Action item -> Repeat every entry exactly. Pictures stay out.
====
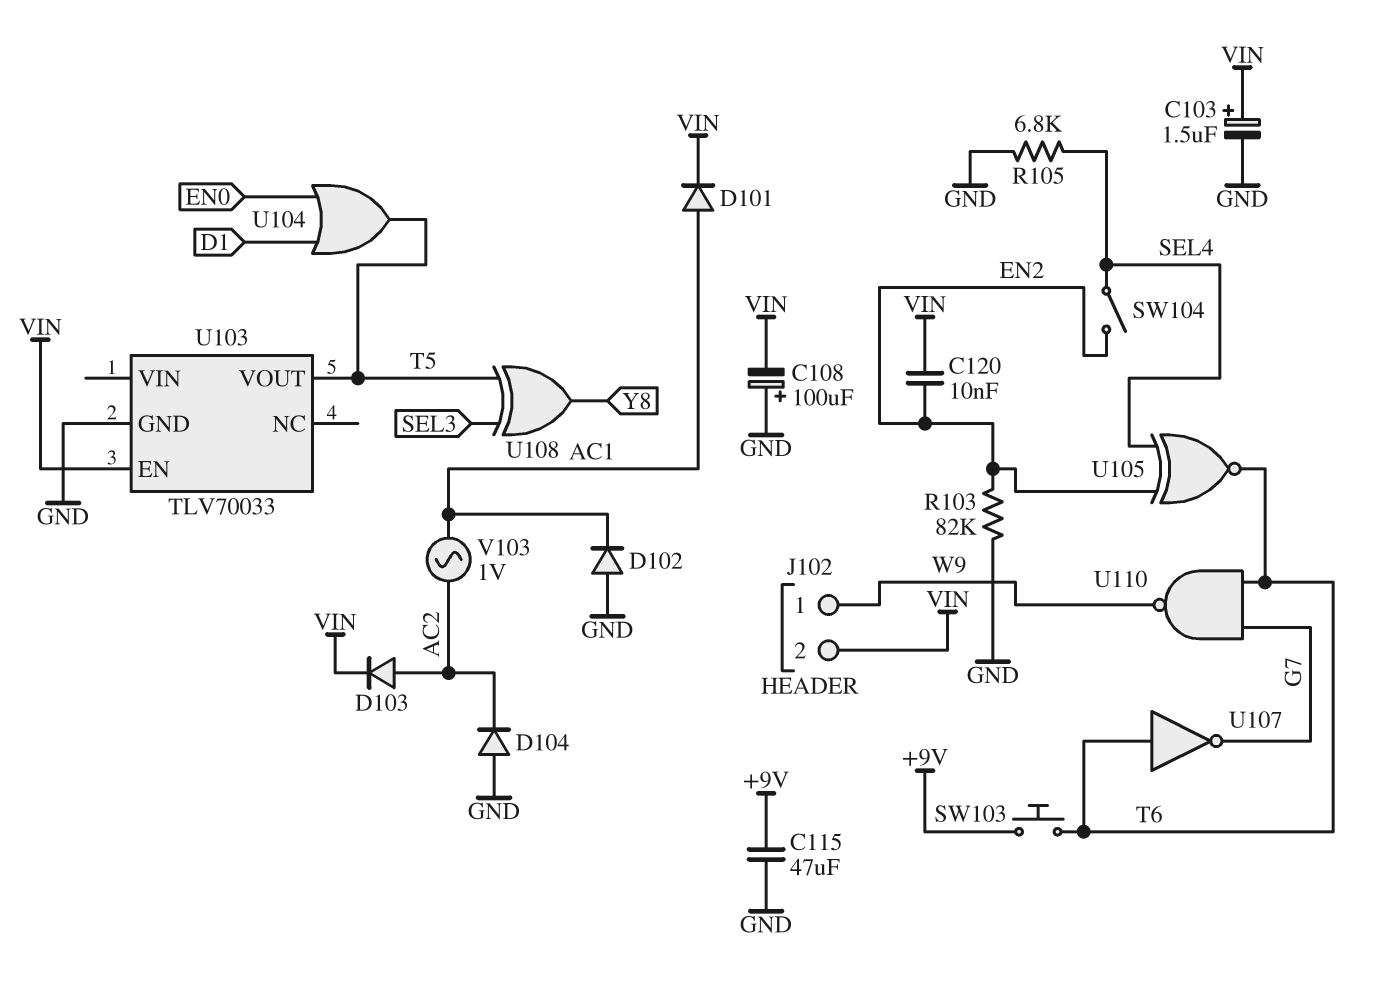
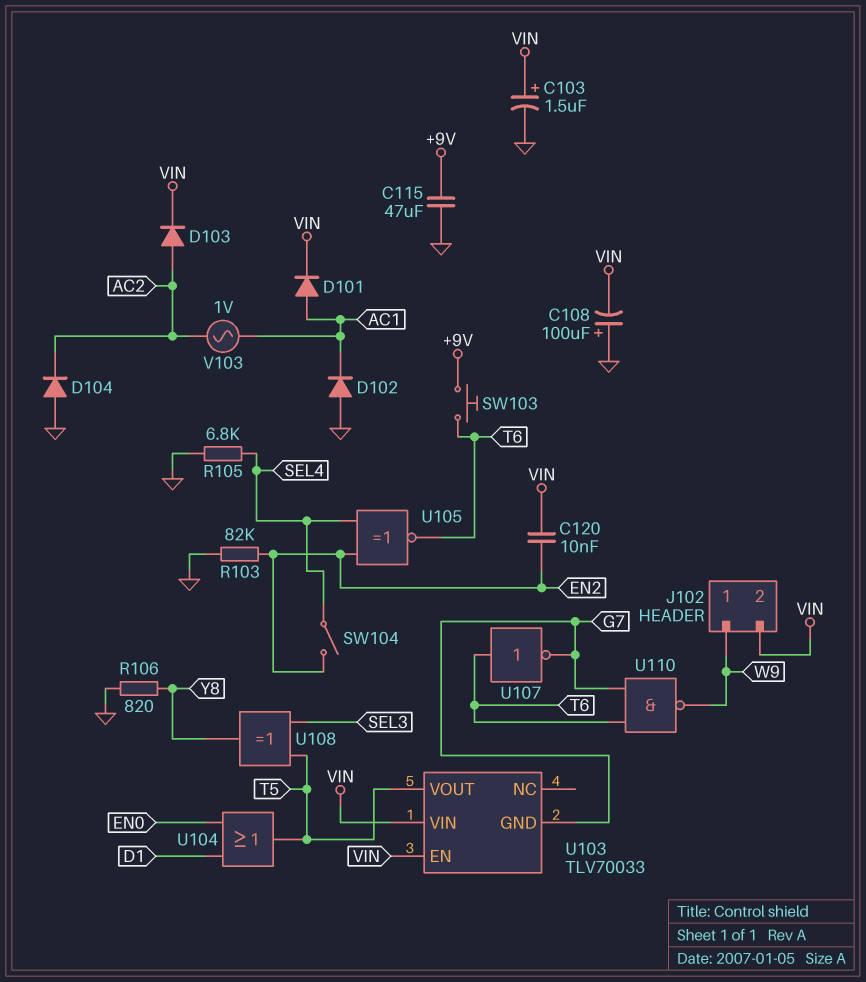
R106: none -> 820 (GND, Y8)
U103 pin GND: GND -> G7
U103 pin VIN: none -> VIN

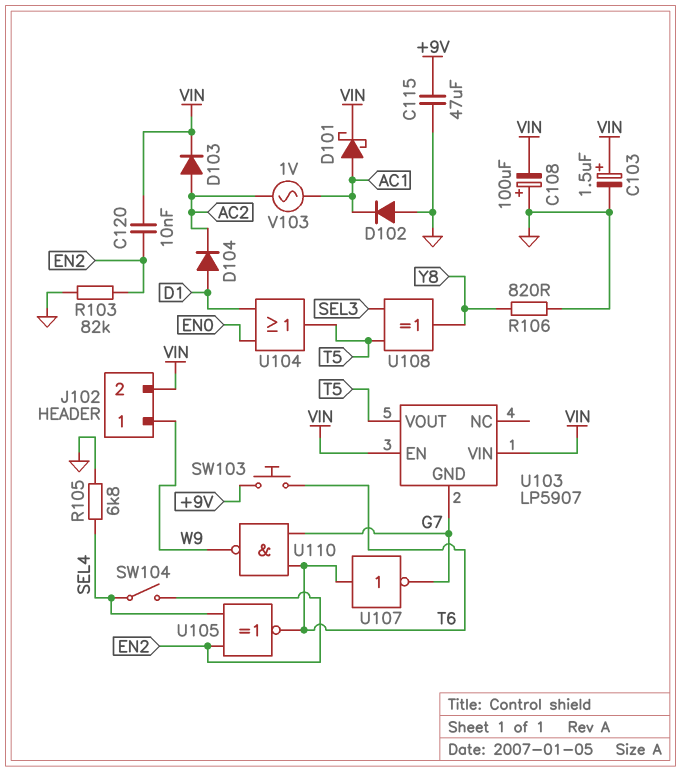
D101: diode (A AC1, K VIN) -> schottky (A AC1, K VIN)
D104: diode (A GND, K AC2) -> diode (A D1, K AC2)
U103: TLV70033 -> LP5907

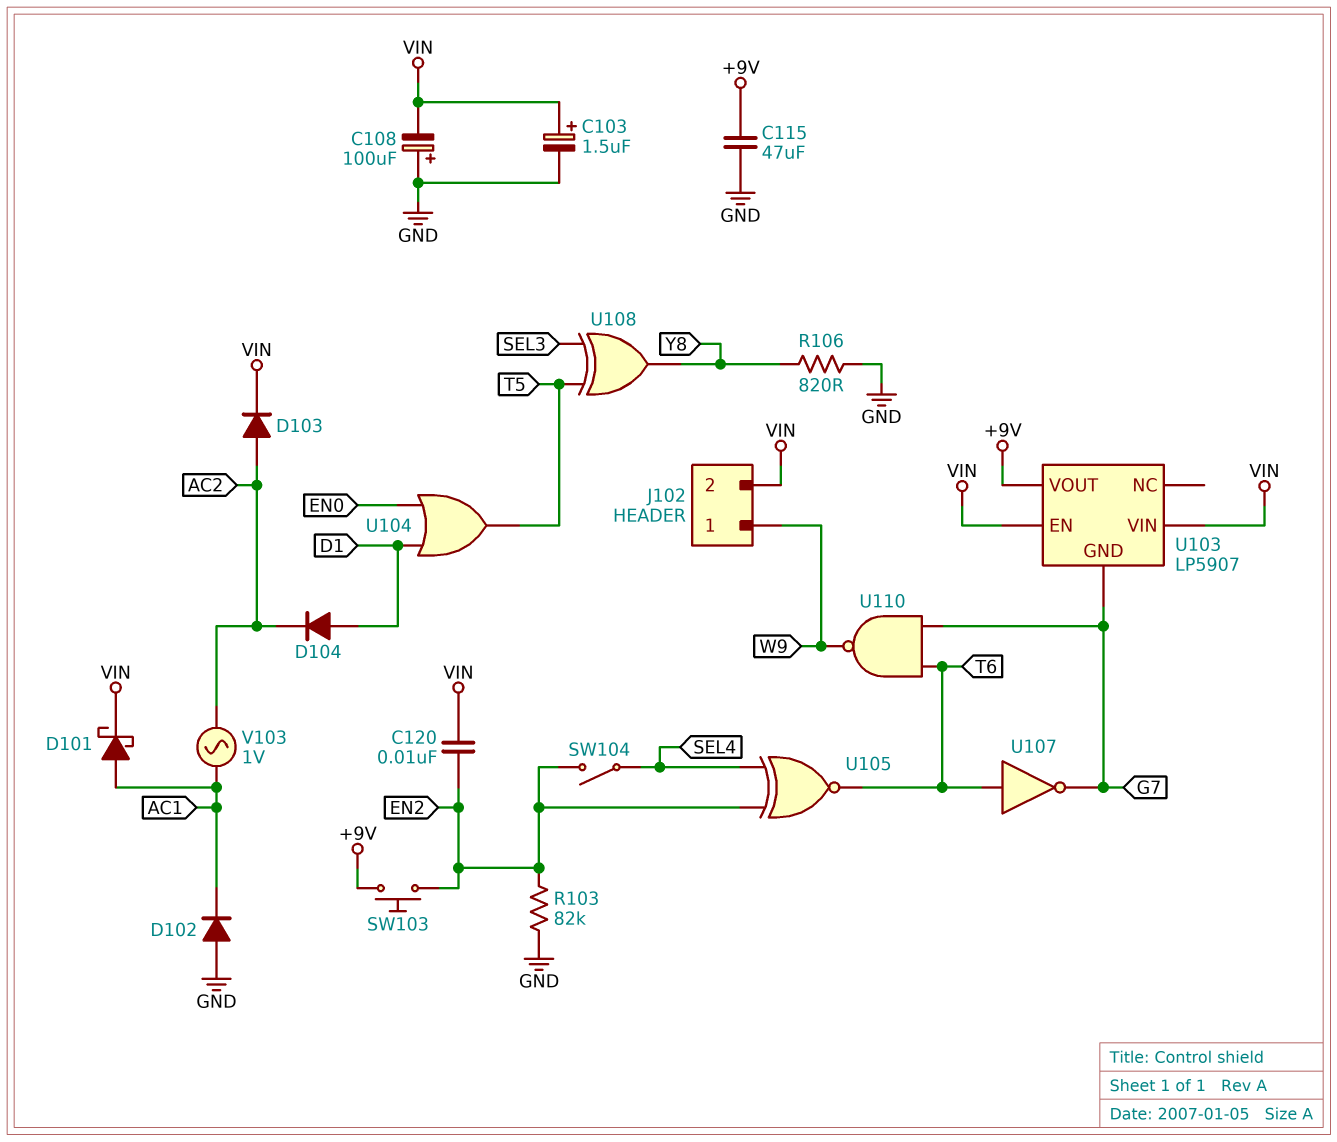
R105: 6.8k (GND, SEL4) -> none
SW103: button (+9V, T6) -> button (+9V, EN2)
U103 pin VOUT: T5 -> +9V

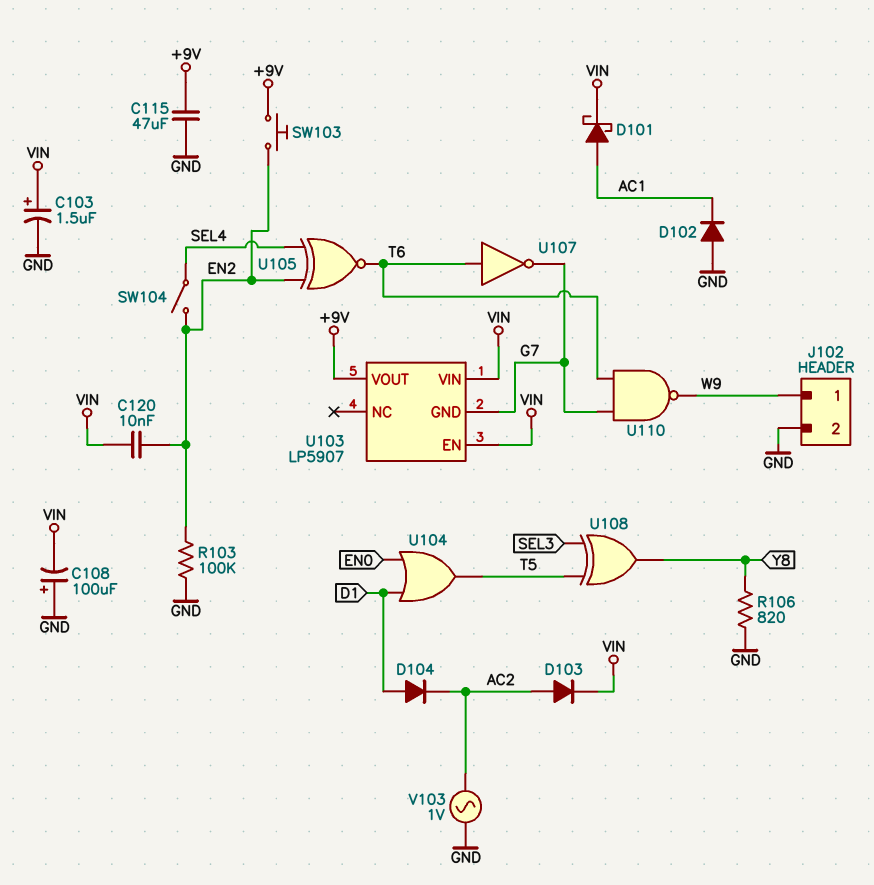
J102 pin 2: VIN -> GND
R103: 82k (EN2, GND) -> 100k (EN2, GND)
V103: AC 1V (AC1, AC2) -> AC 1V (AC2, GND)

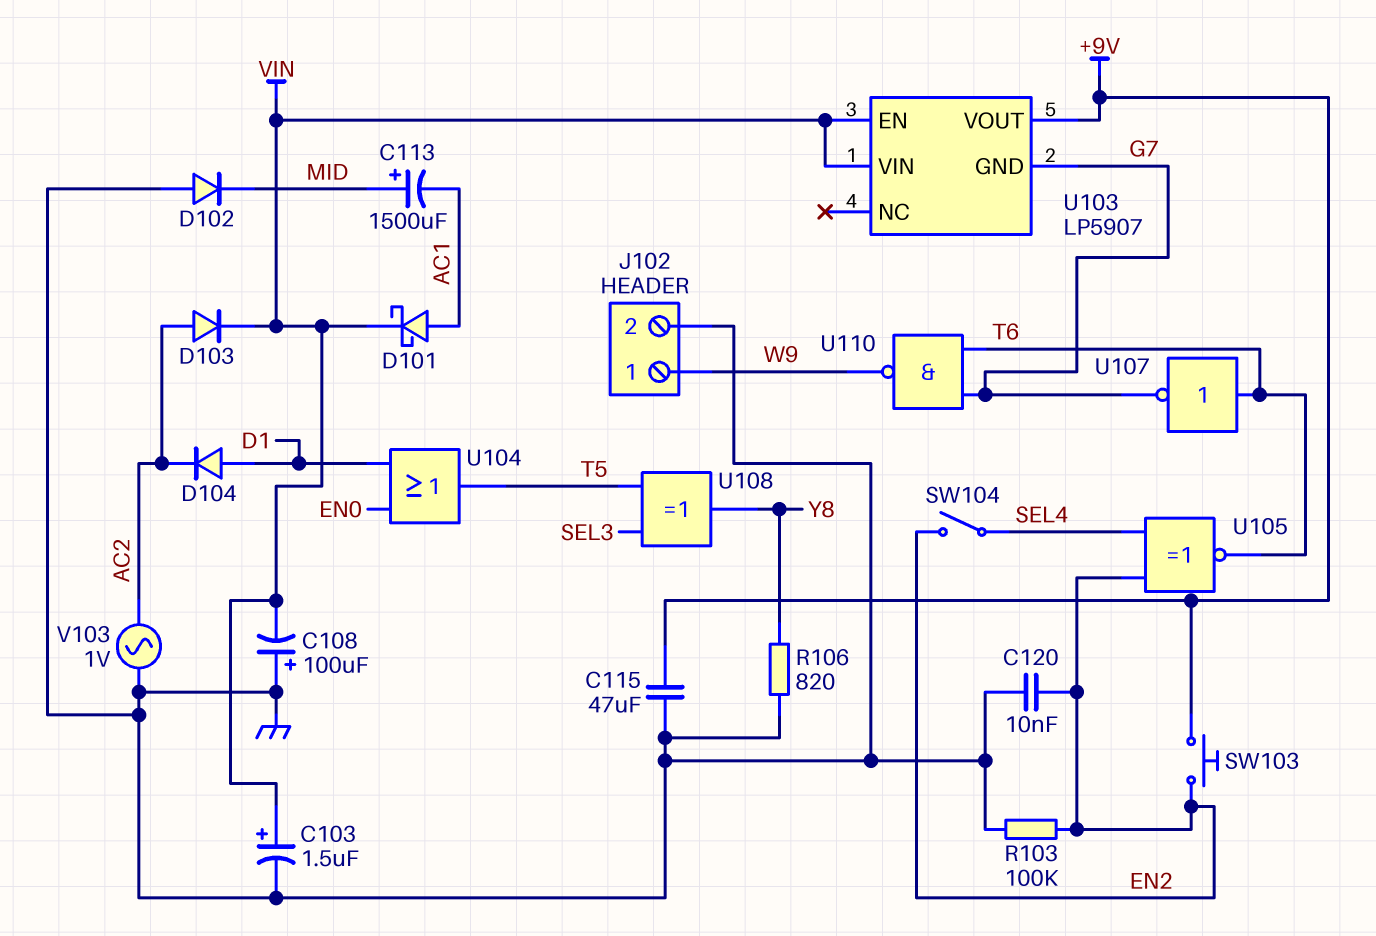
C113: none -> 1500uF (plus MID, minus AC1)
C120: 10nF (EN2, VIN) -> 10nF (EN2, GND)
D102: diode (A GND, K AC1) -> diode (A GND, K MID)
====
Written response ->
R106: none -> 820 (GND, Y8)
U103 pin GND: GND -> G7
U103 pin VIN: none -> VIN

D101: diode (A AC1, K VIN) -> schottky (A AC1, K VIN)
D104: diode (A GND, K AC2) -> diode (A D1, K AC2)
U103: TLV70033 -> LP5907

R105: 6.8k (GND, SEL4) -> none
SW103: button (+9V, T6) -> button (+9V, EN2)
U103 pin VOUT: T5 -> +9V

J102 pin 2: VIN -> GND
R103: 82k (EN2, GND) -> 100k (EN2, GND)
V103: AC 1V (AC1, AC2) -> AC 1V (AC2, GND)

C113: none -> 1500uF (plus MID, minus AC1)
C120: 10nF (EN2, VIN) -> 10nF (EN2, GND)
D102: diode (A GND, K AC1) -> diode (A GND, K MID)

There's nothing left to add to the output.